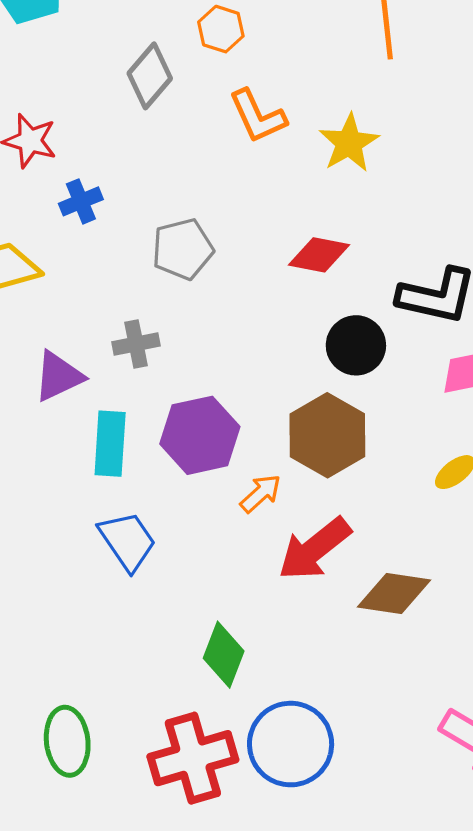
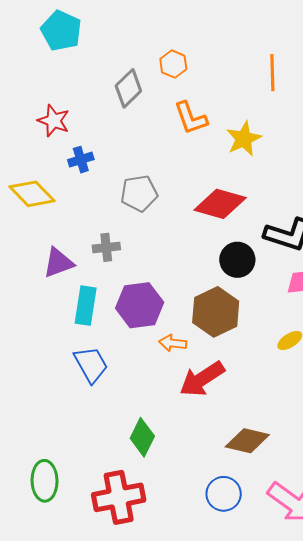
red diamond: (319, 255) -> (220, 204), size x1.4
orange arrow: (261, 493) -> (173, 343), turned -136
brown diamond: (394, 593) -> (247, 441), moved
blue circle: (291, 744) -> (224, 494), moved, size x0.7

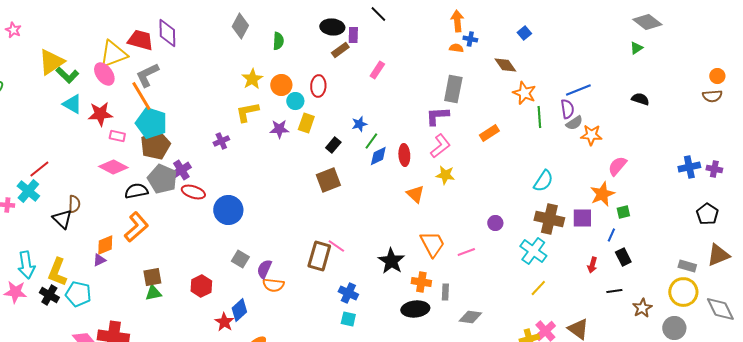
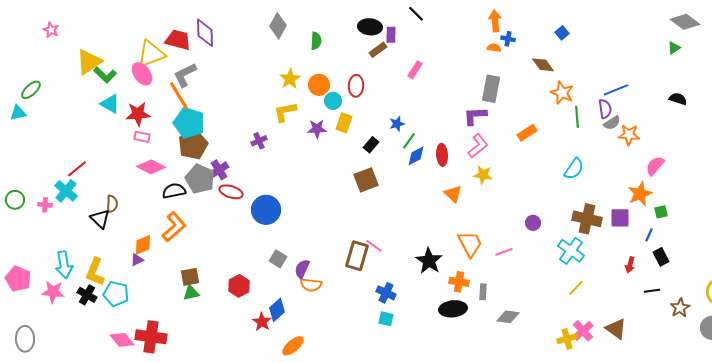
pink rectangle: (117, 136) -> (142, 137), moved
cyan semicircle: (543, 181) -> (574, 169), moved

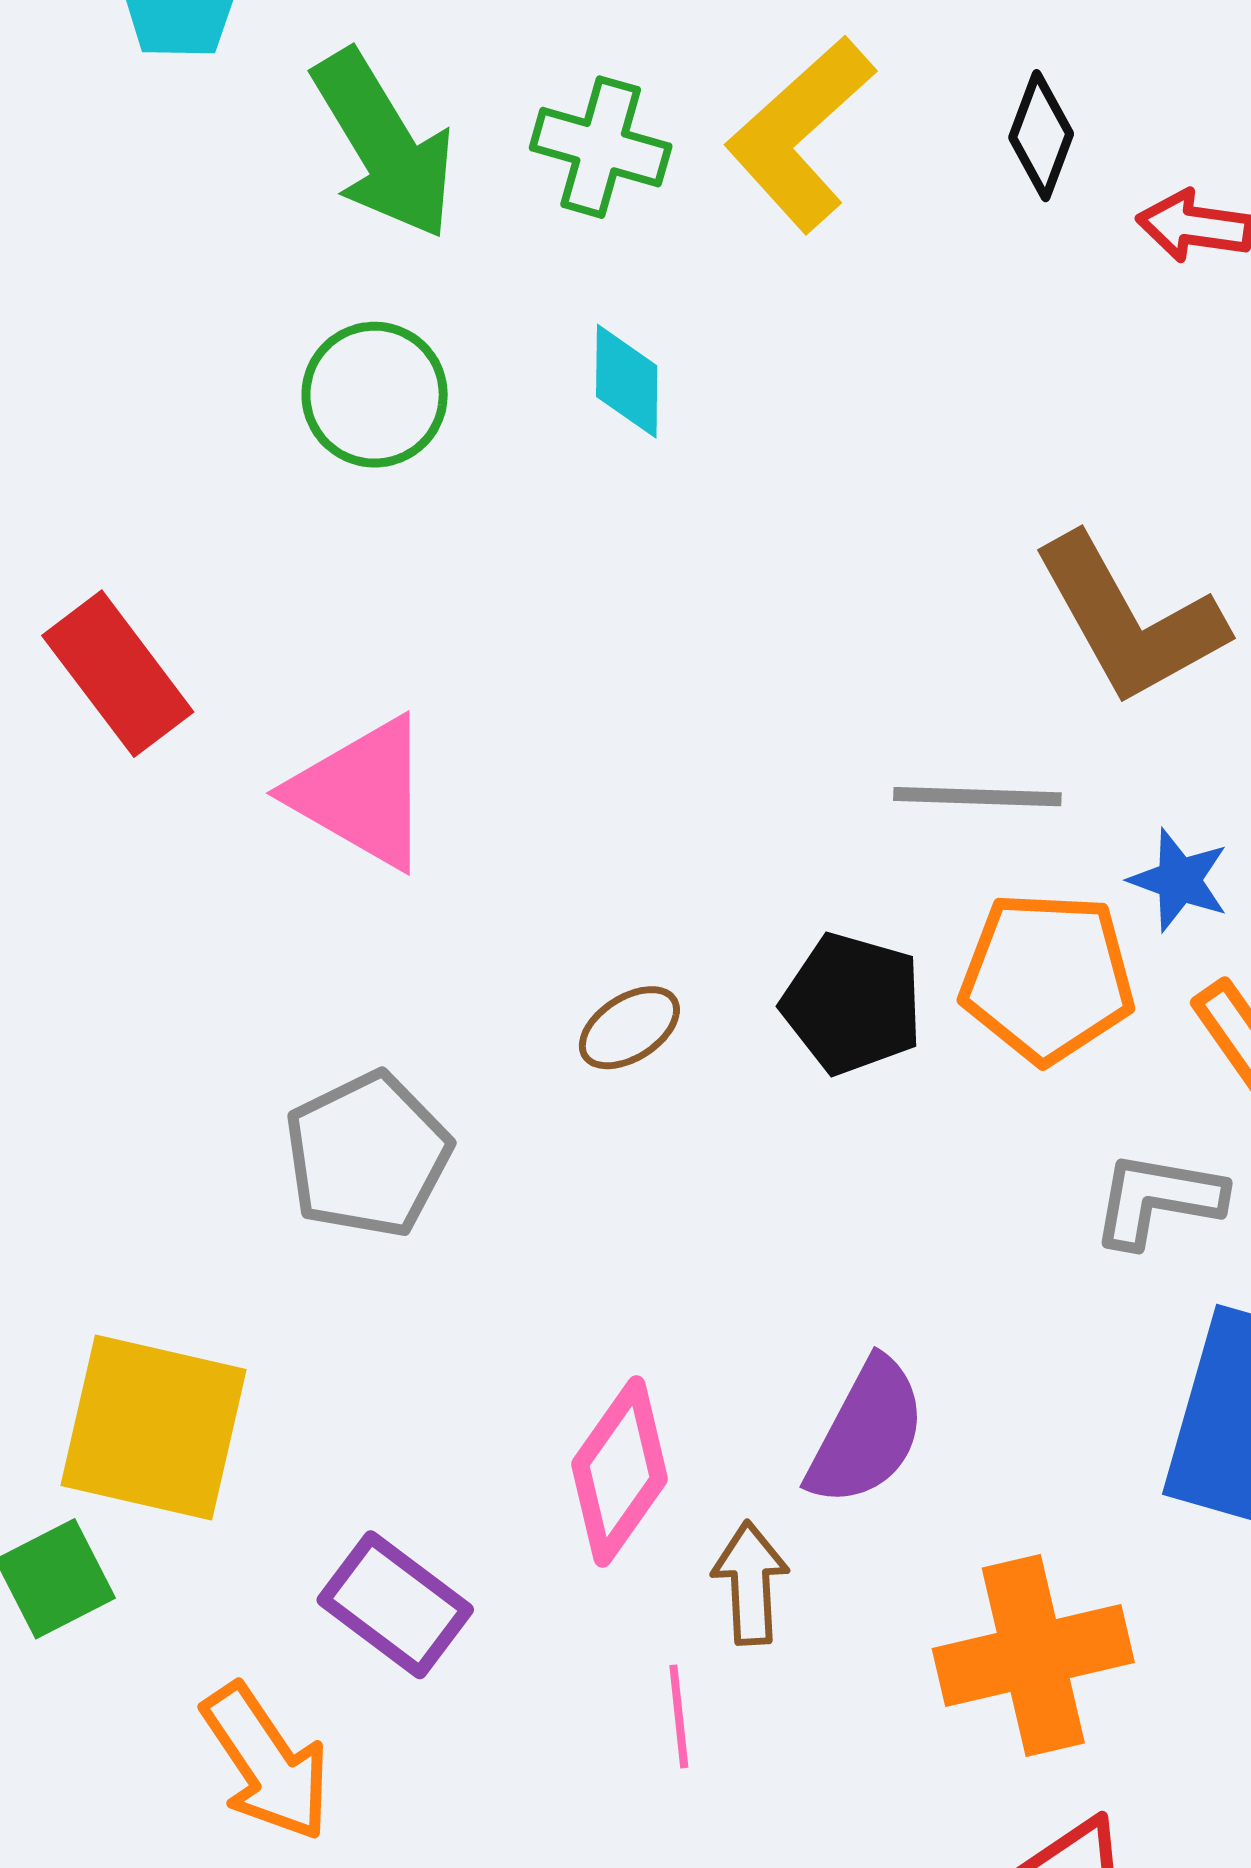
_ _ _ _
*Task goal*. Transcribe exactly the lines from the one with "blue circle: (291, 744)" to the last line of the records, both included, so that no picture appears in the copy.

*Reply to the exercise*.
blue circle: (291, 744) -> (224, 494), moved, size x0.7

pink rectangle: (117, 136) -> (142, 137), moved
cyan semicircle: (543, 181) -> (574, 169), moved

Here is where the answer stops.